Required work:
For this exercise, the lines from the one with "(323, 273) = (294, 287): red pawn -> red egg" through the final line of the data below are to be transcribed exactly, and pictures are to be skipped.

Working data START

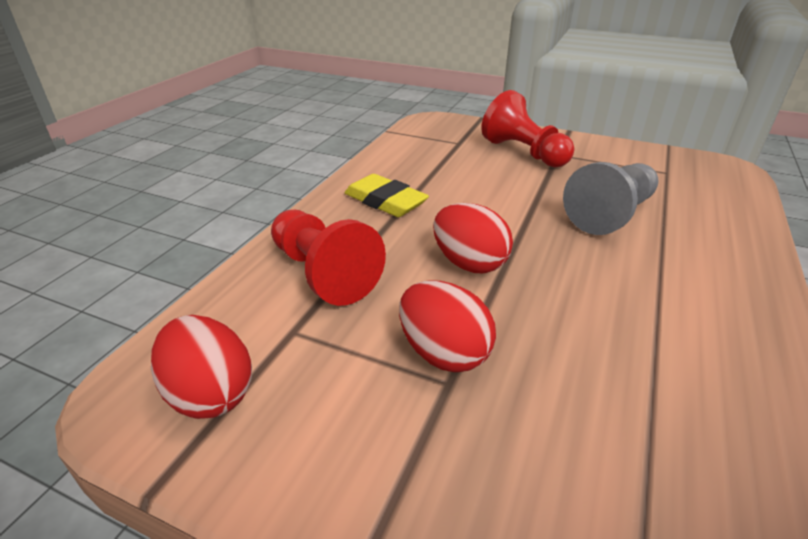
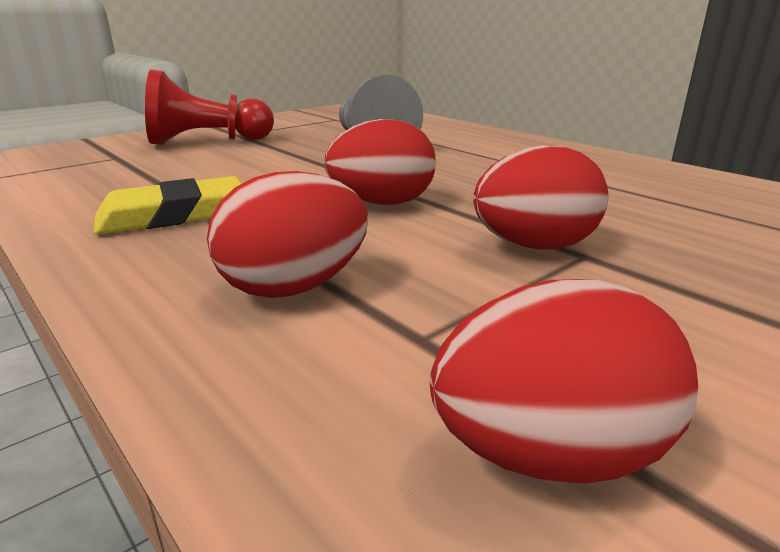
camera: 65 degrees left, 10 degrees down
(323, 273) = (294, 287): red pawn -> red egg

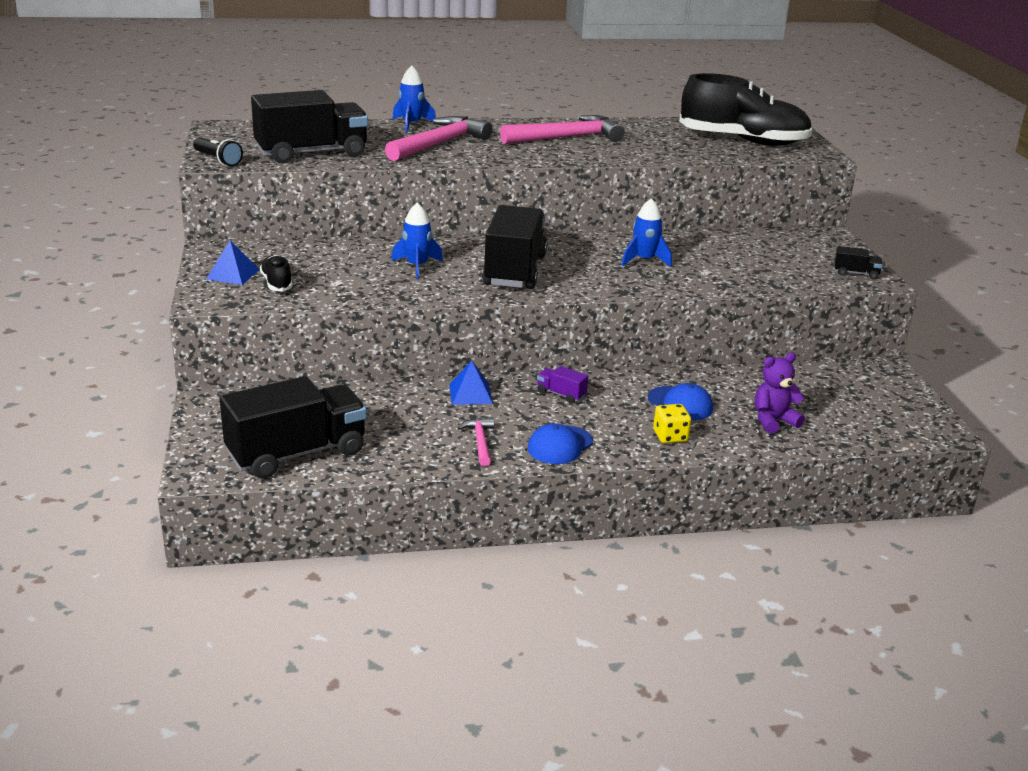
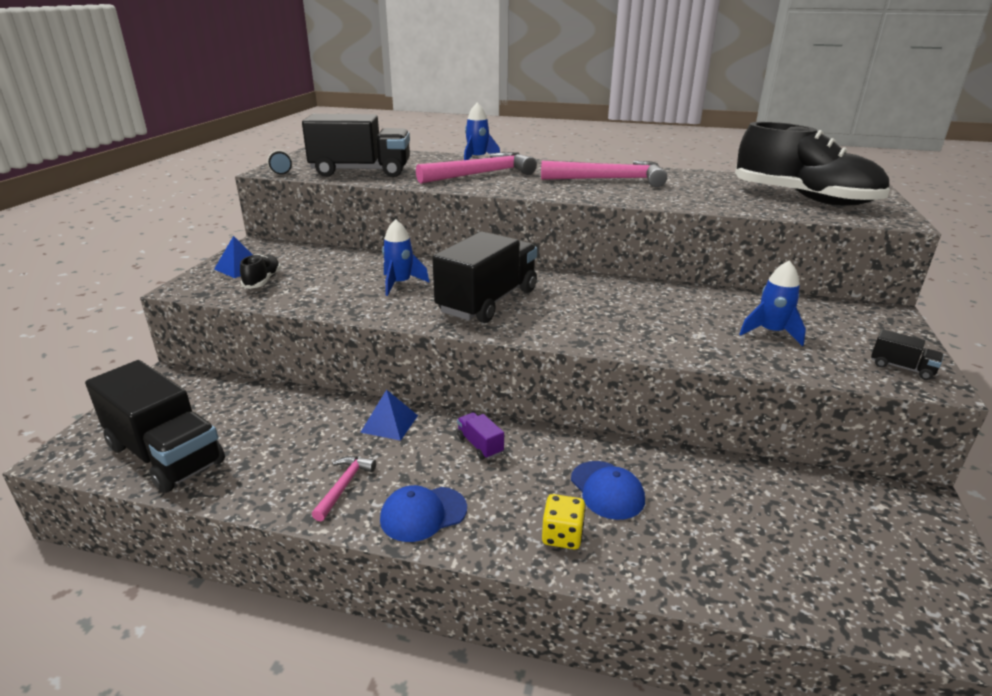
camera: 25 degrees right, 0 degrees up
(297, 453) = (165, 454): black truck -> black truck turned 45 degrees clockwise
(644, 260) = (636, 311): blue rocket -> blue rocket (771, 332)
(773, 421) = (715, 547): purple teddy bear -> none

Working data END

Your response:
(323, 273) = (294, 287): red pawn -> red egg

camera: 25 degrees right, 0 degrees up
(297, 453) = (165, 454): black truck -> black truck turned 45 degrees clockwise
(644, 260) = (636, 311): blue rocket -> blue rocket (771, 332)
(773, 421) = (715, 547): purple teddy bear -> none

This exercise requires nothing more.